**BRIEF:** All the lines below need to be output exactly, apart from any images.

**EXERCISE DATA:**
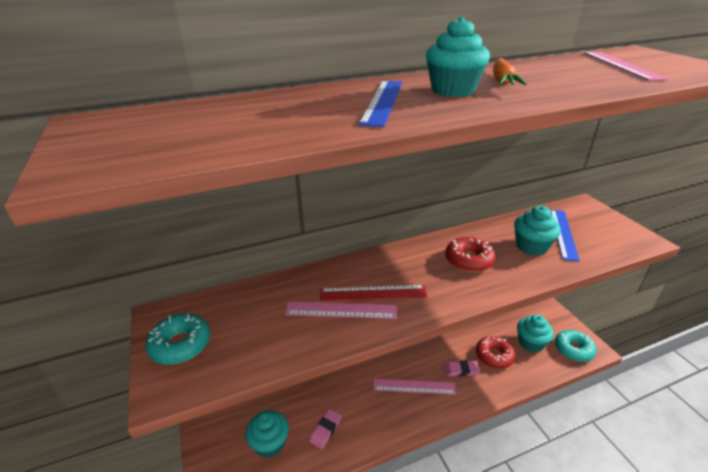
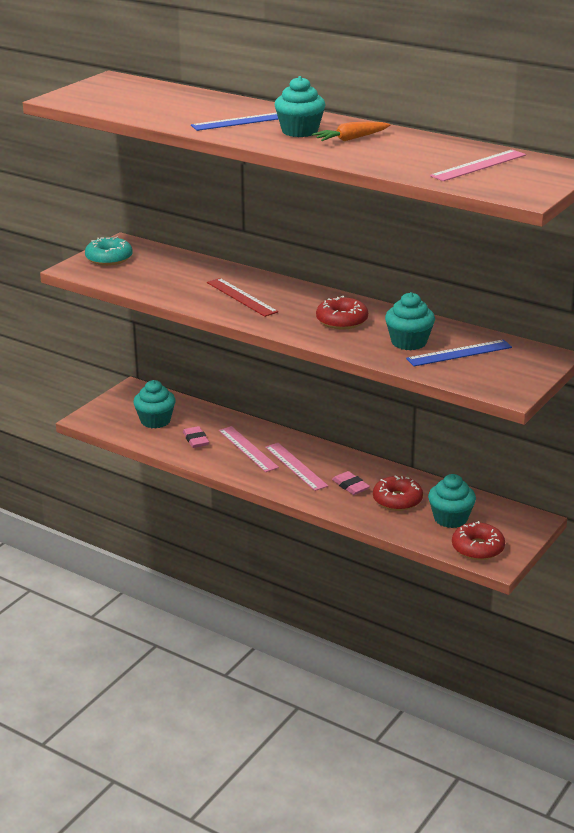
camera: 55 degrees right, 5 degrees down
(325, 430) = (196, 440): pink eraser -> pink eraser turned 75 degrees clockwise
(341, 310) = (206, 292): pink ruler -> pink ruler (248, 449)
(573, 349) = (477, 548): turquoise donut -> red donut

**RESPONSE TO THIS EXERCISE:**
camera: 55 degrees right, 5 degrees down
(325, 430) = (196, 440): pink eraser -> pink eraser turned 75 degrees clockwise
(341, 310) = (206, 292): pink ruler -> pink ruler (248, 449)
(573, 349) = (477, 548): turquoise donut -> red donut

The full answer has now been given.